Your goal>
For this exercise, please reproduce the records below word for word, from the first line through the line with "IMU pin INT: RX -> D1".

──────── Material shown ────────

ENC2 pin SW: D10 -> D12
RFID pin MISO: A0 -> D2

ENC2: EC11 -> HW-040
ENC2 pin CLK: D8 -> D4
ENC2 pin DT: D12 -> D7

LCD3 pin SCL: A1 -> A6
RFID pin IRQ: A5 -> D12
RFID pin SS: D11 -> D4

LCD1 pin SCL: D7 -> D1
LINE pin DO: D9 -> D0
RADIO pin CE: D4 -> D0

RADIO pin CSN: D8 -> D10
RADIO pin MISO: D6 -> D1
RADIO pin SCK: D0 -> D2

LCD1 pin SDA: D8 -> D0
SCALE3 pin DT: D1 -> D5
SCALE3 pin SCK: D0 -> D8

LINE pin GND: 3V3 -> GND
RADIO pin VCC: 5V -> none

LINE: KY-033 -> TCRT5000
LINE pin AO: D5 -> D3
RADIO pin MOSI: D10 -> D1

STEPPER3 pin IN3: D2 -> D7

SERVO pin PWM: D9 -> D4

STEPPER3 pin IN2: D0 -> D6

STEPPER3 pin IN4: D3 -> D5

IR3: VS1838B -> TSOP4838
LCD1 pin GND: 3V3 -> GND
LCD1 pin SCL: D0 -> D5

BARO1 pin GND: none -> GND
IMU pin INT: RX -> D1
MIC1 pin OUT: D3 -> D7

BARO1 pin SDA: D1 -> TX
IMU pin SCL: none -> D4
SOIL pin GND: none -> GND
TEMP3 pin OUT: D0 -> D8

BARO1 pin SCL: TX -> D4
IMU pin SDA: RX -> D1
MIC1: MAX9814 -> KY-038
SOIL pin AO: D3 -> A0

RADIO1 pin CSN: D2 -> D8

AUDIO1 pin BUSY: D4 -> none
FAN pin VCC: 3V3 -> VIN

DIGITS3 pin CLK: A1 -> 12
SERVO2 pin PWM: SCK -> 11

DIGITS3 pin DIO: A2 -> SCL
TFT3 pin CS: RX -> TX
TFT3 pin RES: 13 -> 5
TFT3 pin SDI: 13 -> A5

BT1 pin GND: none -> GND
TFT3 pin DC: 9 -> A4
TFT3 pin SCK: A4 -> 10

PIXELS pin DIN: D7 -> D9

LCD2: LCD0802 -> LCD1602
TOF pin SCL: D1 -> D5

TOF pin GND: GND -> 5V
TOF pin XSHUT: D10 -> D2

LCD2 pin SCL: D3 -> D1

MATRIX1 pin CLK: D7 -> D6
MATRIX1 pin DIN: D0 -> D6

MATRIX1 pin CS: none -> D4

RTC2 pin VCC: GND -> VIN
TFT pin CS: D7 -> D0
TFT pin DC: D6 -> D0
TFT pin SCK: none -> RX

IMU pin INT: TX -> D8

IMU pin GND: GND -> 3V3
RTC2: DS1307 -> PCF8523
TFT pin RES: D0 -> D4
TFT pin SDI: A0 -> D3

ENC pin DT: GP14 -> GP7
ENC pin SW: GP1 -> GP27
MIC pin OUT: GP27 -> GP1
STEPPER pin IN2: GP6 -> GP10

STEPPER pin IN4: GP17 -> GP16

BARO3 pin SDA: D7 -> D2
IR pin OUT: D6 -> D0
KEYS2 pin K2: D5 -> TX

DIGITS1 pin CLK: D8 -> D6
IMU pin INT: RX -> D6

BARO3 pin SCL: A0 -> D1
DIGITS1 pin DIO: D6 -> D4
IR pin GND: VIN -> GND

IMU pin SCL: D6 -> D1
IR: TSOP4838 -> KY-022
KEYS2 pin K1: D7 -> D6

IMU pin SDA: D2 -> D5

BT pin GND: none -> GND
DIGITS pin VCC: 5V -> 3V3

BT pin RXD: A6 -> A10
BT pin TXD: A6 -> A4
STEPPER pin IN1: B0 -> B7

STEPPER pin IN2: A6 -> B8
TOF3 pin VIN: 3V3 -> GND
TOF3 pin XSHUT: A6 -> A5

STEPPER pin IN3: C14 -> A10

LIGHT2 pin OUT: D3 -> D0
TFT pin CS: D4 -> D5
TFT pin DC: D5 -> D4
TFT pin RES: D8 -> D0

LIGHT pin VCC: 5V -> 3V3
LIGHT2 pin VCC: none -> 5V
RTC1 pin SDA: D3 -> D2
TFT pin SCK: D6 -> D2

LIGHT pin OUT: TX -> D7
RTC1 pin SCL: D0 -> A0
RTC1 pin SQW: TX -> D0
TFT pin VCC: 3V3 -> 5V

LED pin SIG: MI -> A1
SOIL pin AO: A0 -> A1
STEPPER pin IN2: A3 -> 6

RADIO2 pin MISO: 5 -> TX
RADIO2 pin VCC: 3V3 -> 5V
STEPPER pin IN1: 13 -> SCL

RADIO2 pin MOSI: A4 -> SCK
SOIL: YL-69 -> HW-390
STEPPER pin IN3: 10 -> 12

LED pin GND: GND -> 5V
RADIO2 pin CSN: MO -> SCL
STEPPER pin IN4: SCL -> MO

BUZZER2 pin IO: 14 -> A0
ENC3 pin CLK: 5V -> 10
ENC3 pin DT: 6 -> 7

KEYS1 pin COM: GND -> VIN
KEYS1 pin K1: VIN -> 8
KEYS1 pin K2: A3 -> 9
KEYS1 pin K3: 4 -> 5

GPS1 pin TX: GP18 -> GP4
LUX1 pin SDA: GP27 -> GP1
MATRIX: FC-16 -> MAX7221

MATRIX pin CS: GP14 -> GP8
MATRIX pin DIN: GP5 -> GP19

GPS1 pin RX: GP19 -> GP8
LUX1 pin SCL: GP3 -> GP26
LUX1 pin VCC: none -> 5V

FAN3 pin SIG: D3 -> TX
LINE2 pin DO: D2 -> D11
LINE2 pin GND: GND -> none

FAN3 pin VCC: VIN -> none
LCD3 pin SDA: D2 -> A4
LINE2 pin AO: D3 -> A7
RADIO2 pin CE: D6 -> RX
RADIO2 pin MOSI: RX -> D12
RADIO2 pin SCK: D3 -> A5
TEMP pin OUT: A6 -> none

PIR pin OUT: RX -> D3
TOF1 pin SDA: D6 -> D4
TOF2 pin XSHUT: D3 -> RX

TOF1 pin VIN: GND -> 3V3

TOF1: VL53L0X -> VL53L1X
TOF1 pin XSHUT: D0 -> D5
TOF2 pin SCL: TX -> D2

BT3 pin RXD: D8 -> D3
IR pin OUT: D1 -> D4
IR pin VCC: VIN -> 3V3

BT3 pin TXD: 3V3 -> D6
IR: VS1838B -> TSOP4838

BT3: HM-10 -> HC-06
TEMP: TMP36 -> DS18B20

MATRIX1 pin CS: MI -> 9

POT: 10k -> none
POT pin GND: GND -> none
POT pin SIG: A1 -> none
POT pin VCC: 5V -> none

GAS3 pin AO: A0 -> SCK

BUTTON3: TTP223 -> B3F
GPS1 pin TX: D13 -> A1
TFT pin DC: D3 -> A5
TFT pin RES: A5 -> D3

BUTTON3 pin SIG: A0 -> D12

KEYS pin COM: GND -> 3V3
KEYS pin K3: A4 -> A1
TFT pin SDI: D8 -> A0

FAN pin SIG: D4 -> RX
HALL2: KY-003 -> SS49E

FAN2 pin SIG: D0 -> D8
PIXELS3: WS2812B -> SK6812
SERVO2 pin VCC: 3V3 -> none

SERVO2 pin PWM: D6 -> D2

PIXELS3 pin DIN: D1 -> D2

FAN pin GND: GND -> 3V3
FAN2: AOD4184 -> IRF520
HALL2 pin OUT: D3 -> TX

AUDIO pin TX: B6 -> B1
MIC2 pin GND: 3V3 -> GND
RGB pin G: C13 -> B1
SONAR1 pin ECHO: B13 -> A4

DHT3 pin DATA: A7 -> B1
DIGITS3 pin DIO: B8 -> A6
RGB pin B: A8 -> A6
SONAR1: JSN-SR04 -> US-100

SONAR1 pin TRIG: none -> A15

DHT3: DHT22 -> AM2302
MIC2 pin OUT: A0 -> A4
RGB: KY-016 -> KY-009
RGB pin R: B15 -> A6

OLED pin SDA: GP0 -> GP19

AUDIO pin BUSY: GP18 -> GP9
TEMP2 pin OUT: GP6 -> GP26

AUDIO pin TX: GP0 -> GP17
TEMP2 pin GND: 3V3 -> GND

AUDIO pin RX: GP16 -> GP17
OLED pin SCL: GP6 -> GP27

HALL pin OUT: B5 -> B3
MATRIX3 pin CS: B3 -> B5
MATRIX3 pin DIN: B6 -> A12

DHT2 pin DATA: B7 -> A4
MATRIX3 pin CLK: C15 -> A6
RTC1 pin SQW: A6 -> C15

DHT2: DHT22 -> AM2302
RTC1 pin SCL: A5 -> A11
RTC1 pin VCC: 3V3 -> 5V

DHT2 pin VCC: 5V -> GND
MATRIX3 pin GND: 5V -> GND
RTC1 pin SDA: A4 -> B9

────────

Task output>
ENC2 pin SW: D10 -> D12
RFID pin MISO: A0 -> D2

ENC2: EC11 -> HW-040
ENC2 pin CLK: D8 -> D4
ENC2 pin DT: D12 -> D7

LCD3 pin SCL: A1 -> A6
RFID pin IRQ: A5 -> D12
RFID pin SS: D11 -> D4

LCD1 pin SCL: D7 -> D1
LINE pin DO: D9 -> D0
RADIO pin CE: D4 -> D0

RADIO pin CSN: D8 -> D10
RADIO pin MISO: D6 -> D1
RADIO pin SCK: D0 -> D2

LCD1 pin SDA: D8 -> D0
SCALE3 pin DT: D1 -> D5
SCALE3 pin SCK: D0 -> D8

LINE pin GND: 3V3 -> GND
RADIO pin VCC: 5V -> none

LINE: KY-033 -> TCRT5000
LINE pin AO: D5 -> D3
RADIO pin MOSI: D10 -> D1

STEPPER3 pin IN3: D2 -> D7

SERVO pin PWM: D9 -> D4

STEPPER3 pin IN2: D0 -> D6

STEPPER3 pin IN4: D3 -> D5

IR3: VS1838B -> TSOP4838
LCD1 pin GND: 3V3 -> GND
LCD1 pin SCL: D0 -> D5

BARO1 pin GND: none -> GND
IMU pin INT: RX -> D1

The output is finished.